(Task instructions) Your answer consists of the lines in the data that contain "pink". Copy each of them.

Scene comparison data
• • • • • • •
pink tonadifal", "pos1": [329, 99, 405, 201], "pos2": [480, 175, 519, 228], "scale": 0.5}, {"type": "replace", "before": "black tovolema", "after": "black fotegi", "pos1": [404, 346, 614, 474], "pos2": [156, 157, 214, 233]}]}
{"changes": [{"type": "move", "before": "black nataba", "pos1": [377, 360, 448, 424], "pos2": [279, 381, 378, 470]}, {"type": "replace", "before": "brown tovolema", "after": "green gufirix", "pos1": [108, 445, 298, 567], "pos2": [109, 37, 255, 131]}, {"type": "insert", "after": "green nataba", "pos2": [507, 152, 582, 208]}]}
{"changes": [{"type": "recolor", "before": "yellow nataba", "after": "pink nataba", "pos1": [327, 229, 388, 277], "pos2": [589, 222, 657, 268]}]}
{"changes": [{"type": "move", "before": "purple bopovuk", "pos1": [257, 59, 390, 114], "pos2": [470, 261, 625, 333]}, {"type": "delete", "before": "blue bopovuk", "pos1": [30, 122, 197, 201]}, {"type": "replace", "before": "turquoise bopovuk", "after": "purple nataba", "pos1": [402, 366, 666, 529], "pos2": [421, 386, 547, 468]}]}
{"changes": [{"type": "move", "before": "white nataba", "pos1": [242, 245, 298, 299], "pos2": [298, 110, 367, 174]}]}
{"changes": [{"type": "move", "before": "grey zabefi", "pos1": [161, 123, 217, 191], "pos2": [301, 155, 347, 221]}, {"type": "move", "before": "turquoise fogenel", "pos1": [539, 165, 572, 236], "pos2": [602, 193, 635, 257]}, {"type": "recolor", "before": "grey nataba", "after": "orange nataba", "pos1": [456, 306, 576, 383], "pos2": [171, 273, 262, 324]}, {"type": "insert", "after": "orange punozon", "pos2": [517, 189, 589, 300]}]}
• • • • • • •
(Solution to this exercise)
pink tonadifal", "pos1": [329, 99, 405, 201], "pos2": [480, 175, 519, 228], "scale": 0.5}, {"type": "replace", "before": "black tovolema", "after": "black fotegi", "pos1": [404, 346, 614, 474], "pos2": [156, 157, 214, 233]}]}
{"changes": [{"type": "recolor", "before": "yellow nataba", "after": "pink nataba", "pos1": [327, 229, 388, 277], "pos2": [589, 222, 657, 268]}]}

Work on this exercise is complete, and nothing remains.